Exercise data:
====

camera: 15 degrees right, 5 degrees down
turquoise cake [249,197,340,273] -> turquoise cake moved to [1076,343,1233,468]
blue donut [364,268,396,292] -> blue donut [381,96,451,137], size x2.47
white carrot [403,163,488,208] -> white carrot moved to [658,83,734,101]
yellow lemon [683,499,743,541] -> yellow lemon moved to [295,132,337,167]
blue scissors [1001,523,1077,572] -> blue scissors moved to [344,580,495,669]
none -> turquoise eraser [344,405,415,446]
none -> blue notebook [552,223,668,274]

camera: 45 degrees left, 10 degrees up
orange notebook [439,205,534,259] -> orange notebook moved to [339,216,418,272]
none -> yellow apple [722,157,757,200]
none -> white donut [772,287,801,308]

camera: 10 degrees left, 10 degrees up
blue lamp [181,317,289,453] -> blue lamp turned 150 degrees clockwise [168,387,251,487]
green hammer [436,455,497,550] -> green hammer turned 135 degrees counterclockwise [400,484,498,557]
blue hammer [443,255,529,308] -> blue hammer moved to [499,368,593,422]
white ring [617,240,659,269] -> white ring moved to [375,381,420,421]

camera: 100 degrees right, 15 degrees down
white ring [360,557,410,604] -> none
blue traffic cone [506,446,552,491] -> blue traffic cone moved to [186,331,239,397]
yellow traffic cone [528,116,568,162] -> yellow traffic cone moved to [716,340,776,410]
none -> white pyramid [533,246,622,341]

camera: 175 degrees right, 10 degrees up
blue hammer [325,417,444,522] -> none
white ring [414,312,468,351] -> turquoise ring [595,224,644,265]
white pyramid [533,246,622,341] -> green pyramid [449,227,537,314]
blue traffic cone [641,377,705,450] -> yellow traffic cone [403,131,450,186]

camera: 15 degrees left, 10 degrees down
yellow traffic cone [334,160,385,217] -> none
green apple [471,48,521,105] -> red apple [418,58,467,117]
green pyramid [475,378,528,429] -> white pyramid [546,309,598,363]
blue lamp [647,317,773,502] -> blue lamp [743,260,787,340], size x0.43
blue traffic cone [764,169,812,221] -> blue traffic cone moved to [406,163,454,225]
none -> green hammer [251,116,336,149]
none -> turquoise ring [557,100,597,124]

====

Activity:
Each line of the listing must be output once more, exactly as shown above.

Answer section:
camera: 15 degrees right, 5 degrees down
turquoise cake [249,197,340,273] -> turquoise cake moved to [1076,343,1233,468]
blue donut [364,268,396,292] -> blue donut [381,96,451,137], size x2.47
white carrot [403,163,488,208] -> white carrot moved to [658,83,734,101]
yellow lemon [683,499,743,541] -> yellow lemon moved to [295,132,337,167]
blue scissors [1001,523,1077,572] -> blue scissors moved to [344,580,495,669]
none -> turquoise eraser [344,405,415,446]
none -> blue notebook [552,223,668,274]

camera: 45 degrees left, 10 degrees up
orange notebook [439,205,534,259] -> orange notebook moved to [339,216,418,272]
none -> yellow apple [722,157,757,200]
none -> white donut [772,287,801,308]

camera: 10 degrees left, 10 degrees up
blue lamp [181,317,289,453] -> blue lamp turned 150 degrees clockwise [168,387,251,487]
green hammer [436,455,497,550] -> green hammer turned 135 degrees counterclockwise [400,484,498,557]
blue hammer [443,255,529,308] -> blue hammer moved to [499,368,593,422]
white ring [617,240,659,269] -> white ring moved to [375,381,420,421]

camera: 100 degrees right, 15 degrees down
white ring [360,557,410,604] -> none
blue traffic cone [506,446,552,491] -> blue traffic cone moved to [186,331,239,397]
yellow traffic cone [528,116,568,162] -> yellow traffic cone moved to [716,340,776,410]
none -> white pyramid [533,246,622,341]

camera: 175 degrees right, 10 degrees up
blue hammer [325,417,444,522] -> none
white ring [414,312,468,351] -> turquoise ring [595,224,644,265]
white pyramid [533,246,622,341] -> green pyramid [449,227,537,314]
blue traffic cone [641,377,705,450] -> yellow traffic cone [403,131,450,186]

camera: 15 degrees left, 10 degrees down
yellow traffic cone [334,160,385,217] -> none
green apple [471,48,521,105] -> red apple [418,58,467,117]
green pyramid [475,378,528,429] -> white pyramid [546,309,598,363]
blue lamp [647,317,773,502] -> blue lamp [743,260,787,340], size x0.43
blue traffic cone [764,169,812,221] -> blue traffic cone moved to [406,163,454,225]
none -> green hammer [251,116,336,149]
none -> turquoise ring [557,100,597,124]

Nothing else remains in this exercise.